What to do
In the material below, find the line containing "C2: none -> 22nF (GND, VCC)" and the line containing "JP3 pin 1: STG -> GND", then reproduce exactly both of them and every line between, and nothing else.

▬▬▬▬▬▬▬▬▬▬

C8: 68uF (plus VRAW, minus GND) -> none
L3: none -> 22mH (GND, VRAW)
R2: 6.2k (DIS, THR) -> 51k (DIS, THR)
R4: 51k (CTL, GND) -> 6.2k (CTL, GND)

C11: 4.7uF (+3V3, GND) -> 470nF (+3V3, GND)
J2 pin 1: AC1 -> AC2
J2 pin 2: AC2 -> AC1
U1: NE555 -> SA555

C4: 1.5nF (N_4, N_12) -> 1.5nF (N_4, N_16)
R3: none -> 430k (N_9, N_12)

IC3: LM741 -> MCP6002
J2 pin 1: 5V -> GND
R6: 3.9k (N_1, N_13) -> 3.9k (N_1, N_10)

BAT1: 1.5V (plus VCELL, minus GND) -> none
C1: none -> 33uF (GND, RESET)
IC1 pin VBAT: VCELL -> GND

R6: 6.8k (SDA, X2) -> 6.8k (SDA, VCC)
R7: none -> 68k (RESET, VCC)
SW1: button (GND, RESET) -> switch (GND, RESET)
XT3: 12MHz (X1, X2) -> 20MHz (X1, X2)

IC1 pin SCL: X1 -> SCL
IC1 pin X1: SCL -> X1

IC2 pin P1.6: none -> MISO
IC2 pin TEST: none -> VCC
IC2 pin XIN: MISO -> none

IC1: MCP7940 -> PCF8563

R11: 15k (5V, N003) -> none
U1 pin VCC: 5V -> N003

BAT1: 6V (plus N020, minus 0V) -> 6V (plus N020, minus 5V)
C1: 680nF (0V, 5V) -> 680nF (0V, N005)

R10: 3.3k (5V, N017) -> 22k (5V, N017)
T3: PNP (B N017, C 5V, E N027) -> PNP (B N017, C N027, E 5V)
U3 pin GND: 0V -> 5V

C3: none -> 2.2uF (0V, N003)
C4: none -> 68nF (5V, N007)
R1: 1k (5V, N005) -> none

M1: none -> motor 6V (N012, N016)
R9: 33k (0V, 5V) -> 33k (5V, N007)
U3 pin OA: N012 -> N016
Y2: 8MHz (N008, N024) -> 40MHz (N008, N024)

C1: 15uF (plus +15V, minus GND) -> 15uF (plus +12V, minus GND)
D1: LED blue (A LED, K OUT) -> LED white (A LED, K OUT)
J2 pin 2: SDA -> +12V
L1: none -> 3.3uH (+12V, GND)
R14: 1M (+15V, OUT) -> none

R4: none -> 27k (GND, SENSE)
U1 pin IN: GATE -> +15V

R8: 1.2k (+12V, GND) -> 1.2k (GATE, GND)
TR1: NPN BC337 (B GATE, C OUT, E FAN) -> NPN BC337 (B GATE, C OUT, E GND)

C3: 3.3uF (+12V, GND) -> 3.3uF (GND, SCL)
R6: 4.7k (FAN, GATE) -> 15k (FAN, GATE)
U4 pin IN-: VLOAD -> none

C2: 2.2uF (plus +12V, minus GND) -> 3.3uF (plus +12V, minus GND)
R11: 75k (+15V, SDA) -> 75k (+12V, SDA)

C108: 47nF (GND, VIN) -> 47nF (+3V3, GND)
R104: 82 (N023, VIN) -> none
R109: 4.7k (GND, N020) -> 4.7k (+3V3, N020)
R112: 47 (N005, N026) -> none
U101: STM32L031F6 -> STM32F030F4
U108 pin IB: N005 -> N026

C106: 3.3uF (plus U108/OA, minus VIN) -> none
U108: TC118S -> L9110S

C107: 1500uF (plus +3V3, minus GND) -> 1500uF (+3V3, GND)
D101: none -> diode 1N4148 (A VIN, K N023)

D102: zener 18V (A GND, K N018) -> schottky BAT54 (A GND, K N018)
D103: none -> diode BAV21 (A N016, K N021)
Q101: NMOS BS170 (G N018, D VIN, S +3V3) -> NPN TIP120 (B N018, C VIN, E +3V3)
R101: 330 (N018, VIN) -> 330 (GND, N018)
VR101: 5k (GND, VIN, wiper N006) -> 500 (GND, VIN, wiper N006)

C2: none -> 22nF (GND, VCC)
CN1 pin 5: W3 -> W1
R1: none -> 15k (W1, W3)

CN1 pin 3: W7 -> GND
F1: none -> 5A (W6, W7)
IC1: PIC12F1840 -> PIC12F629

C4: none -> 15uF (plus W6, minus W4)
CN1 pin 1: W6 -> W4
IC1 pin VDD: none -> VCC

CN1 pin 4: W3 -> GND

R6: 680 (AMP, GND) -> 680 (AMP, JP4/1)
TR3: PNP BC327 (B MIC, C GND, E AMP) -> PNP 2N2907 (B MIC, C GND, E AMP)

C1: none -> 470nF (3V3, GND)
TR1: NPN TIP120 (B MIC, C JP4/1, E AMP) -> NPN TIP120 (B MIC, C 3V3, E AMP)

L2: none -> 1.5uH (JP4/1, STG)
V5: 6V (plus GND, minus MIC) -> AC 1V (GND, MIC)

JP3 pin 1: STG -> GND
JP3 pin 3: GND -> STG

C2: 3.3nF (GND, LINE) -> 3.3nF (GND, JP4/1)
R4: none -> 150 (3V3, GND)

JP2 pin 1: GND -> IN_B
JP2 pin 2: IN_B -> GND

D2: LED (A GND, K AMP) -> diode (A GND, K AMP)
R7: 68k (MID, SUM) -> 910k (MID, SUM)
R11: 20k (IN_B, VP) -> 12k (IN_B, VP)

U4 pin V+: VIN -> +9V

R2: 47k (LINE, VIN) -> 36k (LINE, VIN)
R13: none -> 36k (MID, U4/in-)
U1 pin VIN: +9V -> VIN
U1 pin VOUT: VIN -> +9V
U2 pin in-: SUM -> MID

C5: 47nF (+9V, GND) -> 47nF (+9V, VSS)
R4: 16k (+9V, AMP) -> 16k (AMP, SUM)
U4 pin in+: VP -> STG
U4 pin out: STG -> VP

▬▬▬▬▬▬▬▬▬▬

Response to the exercise
C2: none -> 22nF (GND, VCC)
CN1 pin 5: W3 -> W1
R1: none -> 15k (W1, W3)

CN1 pin 3: W7 -> GND
F1: none -> 5A (W6, W7)
IC1: PIC12F1840 -> PIC12F629

C4: none -> 15uF (plus W6, minus W4)
CN1 pin 1: W6 -> W4
IC1 pin VDD: none -> VCC

CN1 pin 4: W3 -> GND

R6: 680 (AMP, GND) -> 680 (AMP, JP4/1)
TR3: PNP BC327 (B MIC, C GND, E AMP) -> PNP 2N2907 (B MIC, C GND, E AMP)

C1: none -> 470nF (3V3, GND)
TR1: NPN TIP120 (B MIC, C JP4/1, E AMP) -> NPN TIP120 (B MIC, C 3V3, E AMP)

L2: none -> 1.5uH (JP4/1, STG)
V5: 6V (plus GND, minus MIC) -> AC 1V (GND, MIC)

JP3 pin 1: STG -> GND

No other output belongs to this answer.